■ **Problem to work on**
An unchanged copy of all the lines below is expected, and it should contain no pictures.

'''

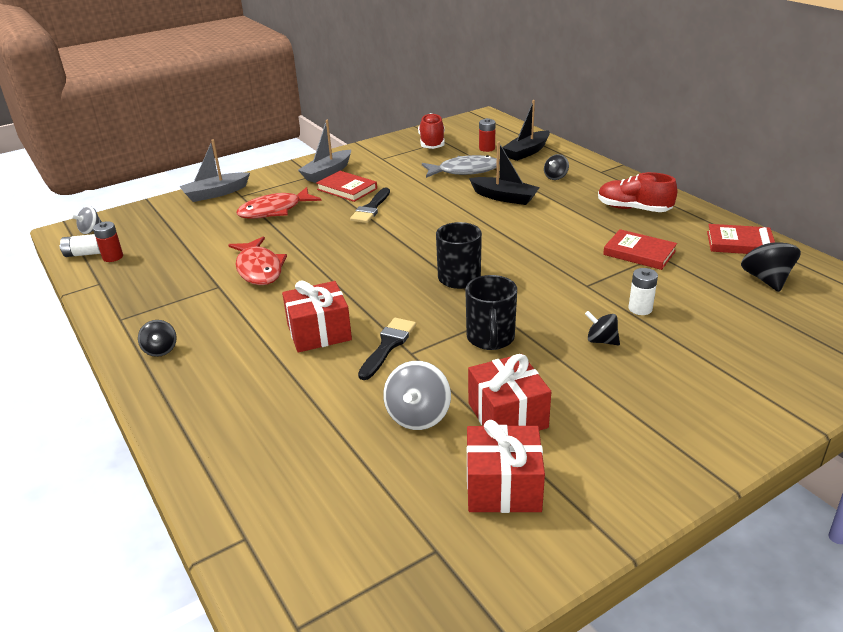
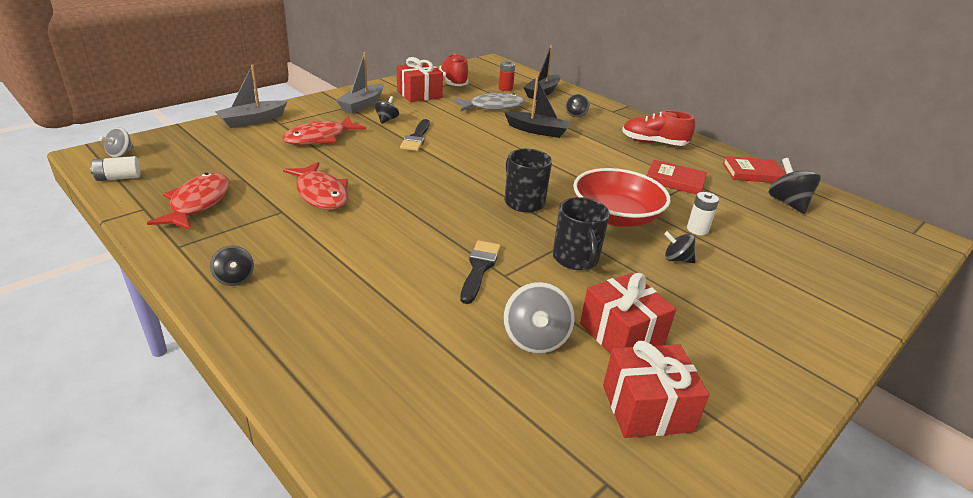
camera: 15 degrees left, 0 degrees up
(113, 257) = (153, 181): red battery -> none
(146, 278) = (198, 203): none -> red fish
(319, 332) = (404, 256): red gift -> red gift (419, 94)
(347, 189) = (386, 120): red book -> black spinning top
(553, 293) = (615, 216): none -> red bowl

'''

■ **Answer box**
camera: 15 degrees left, 0 degrees up
(113, 257) = (153, 181): red battery -> none
(146, 278) = (198, 203): none -> red fish
(319, 332) = (404, 256): red gift -> red gift (419, 94)
(347, 189) = (386, 120): red book -> black spinning top
(553, 293) = (615, 216): none -> red bowl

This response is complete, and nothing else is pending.